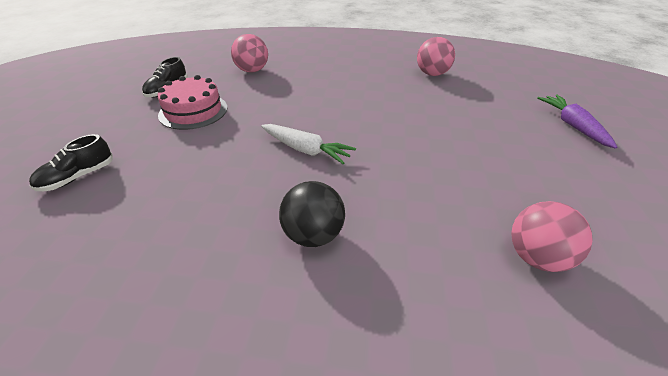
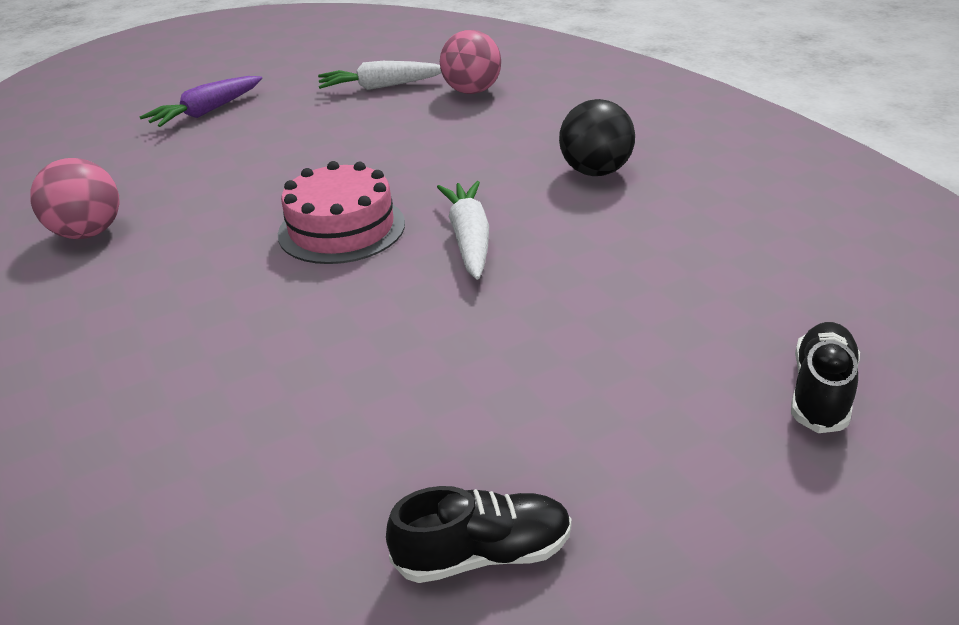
camera: 125 degrees left, 5 degrees down
(77, 177) = (820, 391): black shoe -> black shoe turned 75 degrees counterclockwise
(193, 111) = (512, 422): pink cake -> pink cake (341, 228)
(252, 70) = (235, 473): pink ball -> none
(585, 211) = (381, 87): none -> white carrot

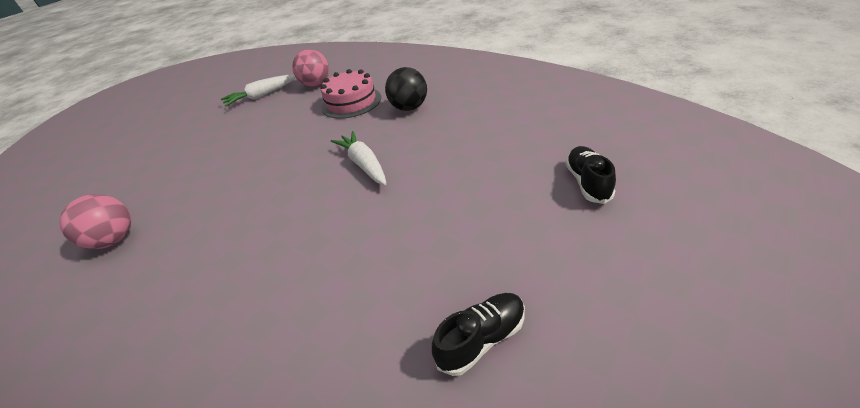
camera: 20 degrees left, 5 degrees up
(207, 112) = (158, 140): purple carrot -> none
(341, 228) = (285, 182): pink cake -> pink cake (351, 102)

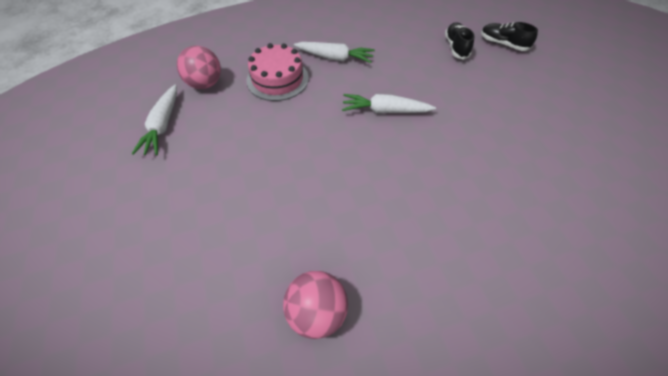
camera: 60 degrees left, 15 degrees up
(409, 108) = (334, 58): black ball -> white carrot
(481, 339) = (587, 136): black shoe -> black shoe (456, 47)

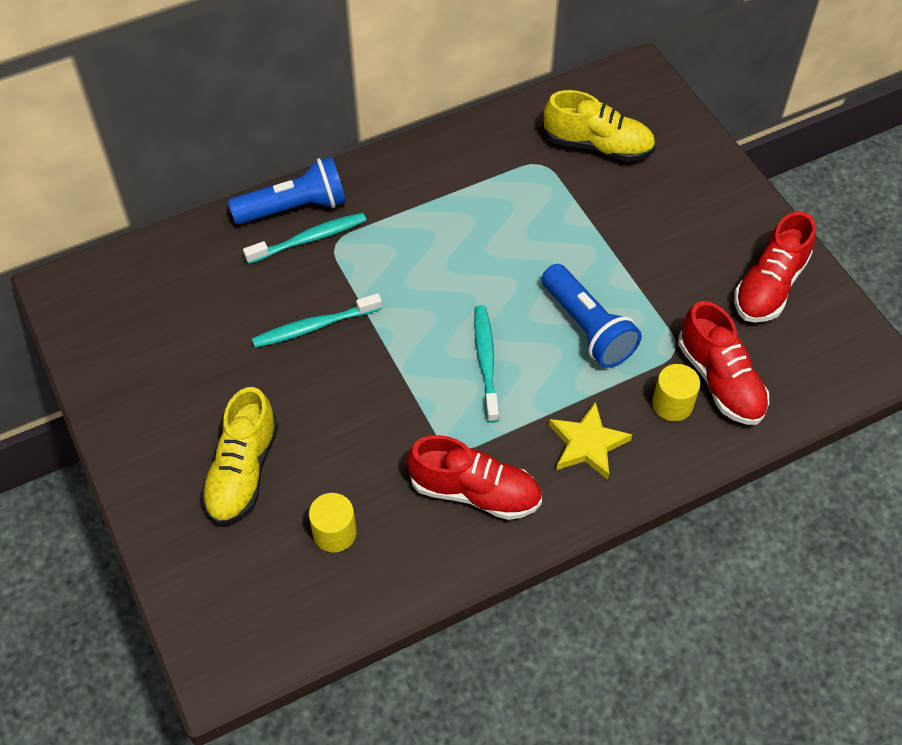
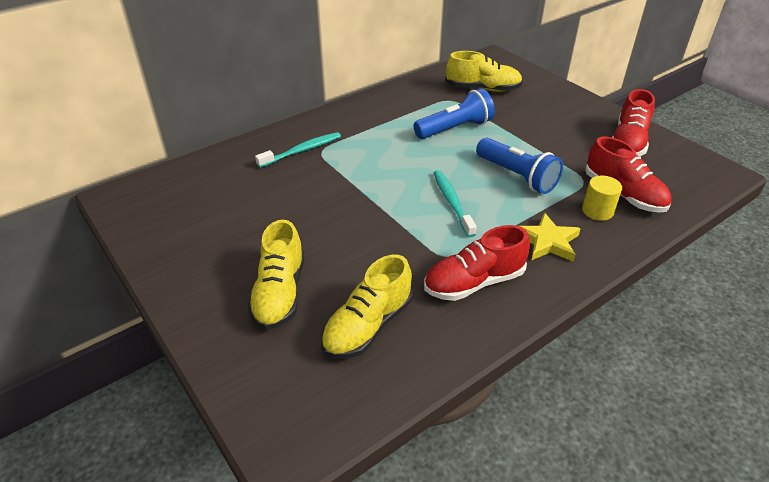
camera: 10 degrees left, 15 degrees down
(294, 207) = (287, 136): blue flashlight -> blue flashlight (455, 129)
(314, 327) = (317, 197): turquoise toothbrush -> none
(334, 533) = (368, 326): yellow cylinder -> yellow shoe
(475, 492) = (474, 282): red shoe -> red shoe turned 150 degrees clockwise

════

WHAT YOU SHOULD DO ▸ Reproduce the records in full and leave the images behind.

OUTPUT OF THE TASK ▸
camera: 125 degrees left, 5 degrees down
(77, 177) = (820, 391): black shoe -> black shoe turned 75 degrees counterclockwise
(193, 111) = (512, 422): pink cake -> pink cake (341, 228)
(252, 70) = (235, 473): pink ball -> none
(585, 211) = (381, 87): none -> white carrot

camera: 20 degrees left, 5 degrees up
(207, 112) = (158, 140): purple carrot -> none
(341, 228) = (285, 182): pink cake -> pink cake (351, 102)

camera: 60 degrees left, 15 degrees up
(409, 108) = (334, 58): black ball -> white carrot
(481, 339) = (587, 136): black shoe -> black shoe (456, 47)

camera: 10 degrees left, 15 degrees down
(294, 207) = (287, 136): blue flashlight -> blue flashlight (455, 129)
(314, 327) = (317, 197): turquoise toothbrush -> none
(334, 533) = (368, 326): yellow cylinder -> yellow shoe
(475, 492) = (474, 282): red shoe -> red shoe turned 150 degrees clockwise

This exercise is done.